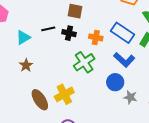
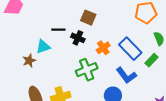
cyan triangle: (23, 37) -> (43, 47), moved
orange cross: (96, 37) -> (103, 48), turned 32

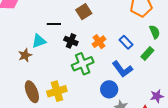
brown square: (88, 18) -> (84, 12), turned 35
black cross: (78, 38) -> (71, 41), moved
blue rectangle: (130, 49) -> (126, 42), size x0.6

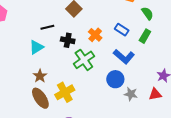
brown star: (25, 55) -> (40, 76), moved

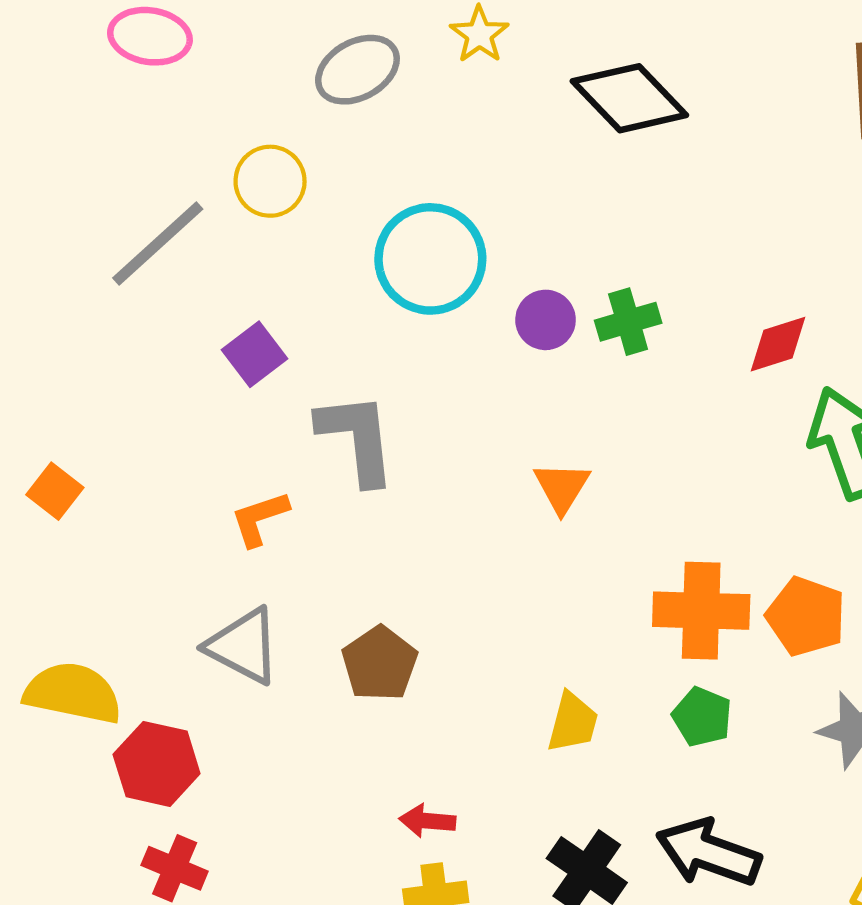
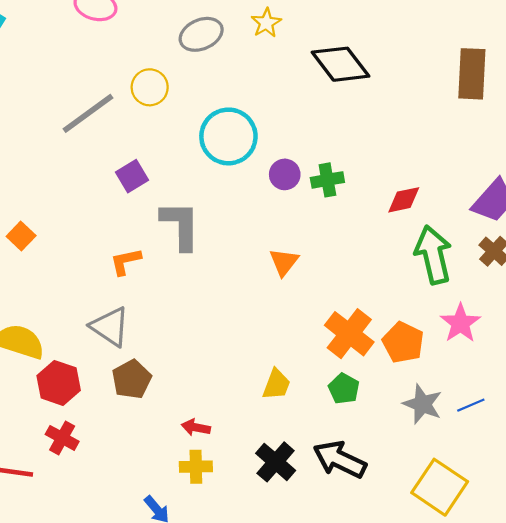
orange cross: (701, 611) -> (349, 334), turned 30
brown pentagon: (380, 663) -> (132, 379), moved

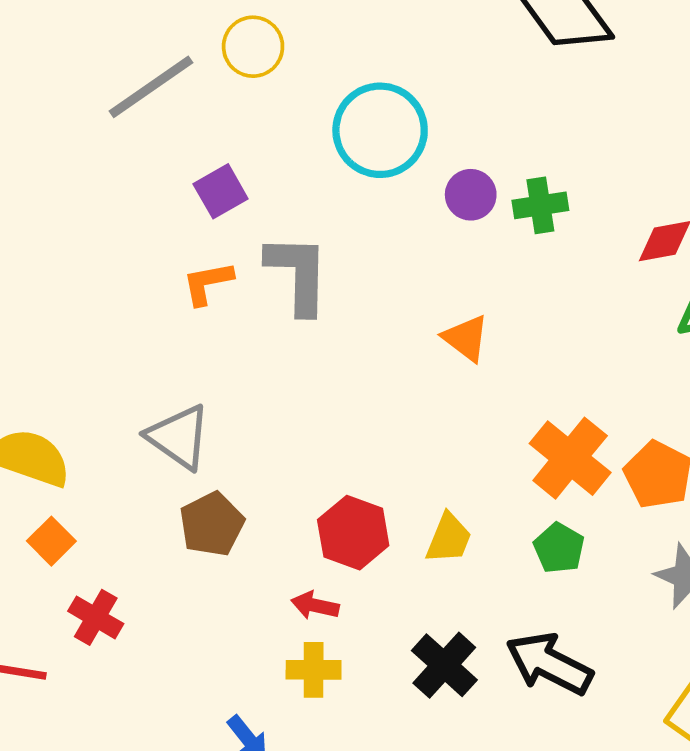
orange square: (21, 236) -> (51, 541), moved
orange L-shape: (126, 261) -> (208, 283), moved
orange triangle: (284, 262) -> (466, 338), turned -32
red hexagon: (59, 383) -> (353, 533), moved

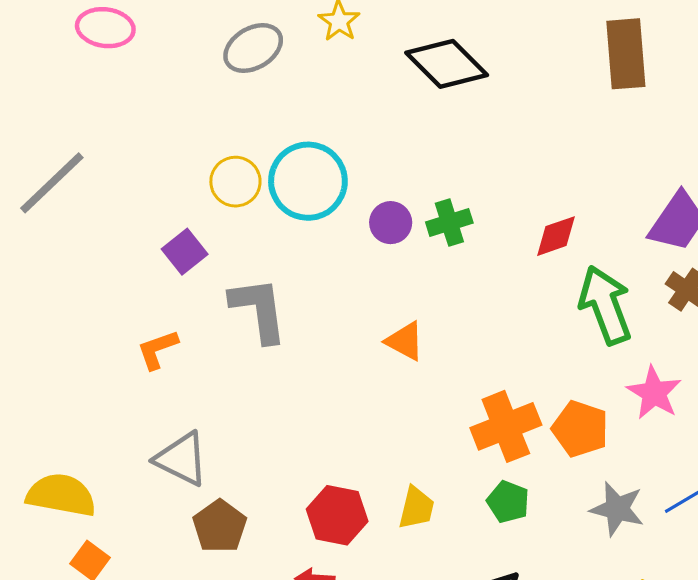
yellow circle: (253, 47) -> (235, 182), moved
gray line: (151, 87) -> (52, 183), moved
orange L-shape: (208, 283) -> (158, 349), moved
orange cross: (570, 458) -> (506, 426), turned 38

───

• **TO-DO ITEM**
"orange triangle: (284, 262)" marks the first line to be returned; return exactly that line and every line after it through the last line of the listing, omitting pictures.

• **TASK RESPONSE**
orange triangle: (284, 262) -> (466, 338), turned -32
red hexagon: (59, 383) -> (353, 533), moved

yellow circle: (253, 47) -> (235, 182), moved
gray line: (151, 87) -> (52, 183), moved
orange L-shape: (208, 283) -> (158, 349), moved
orange cross: (570, 458) -> (506, 426), turned 38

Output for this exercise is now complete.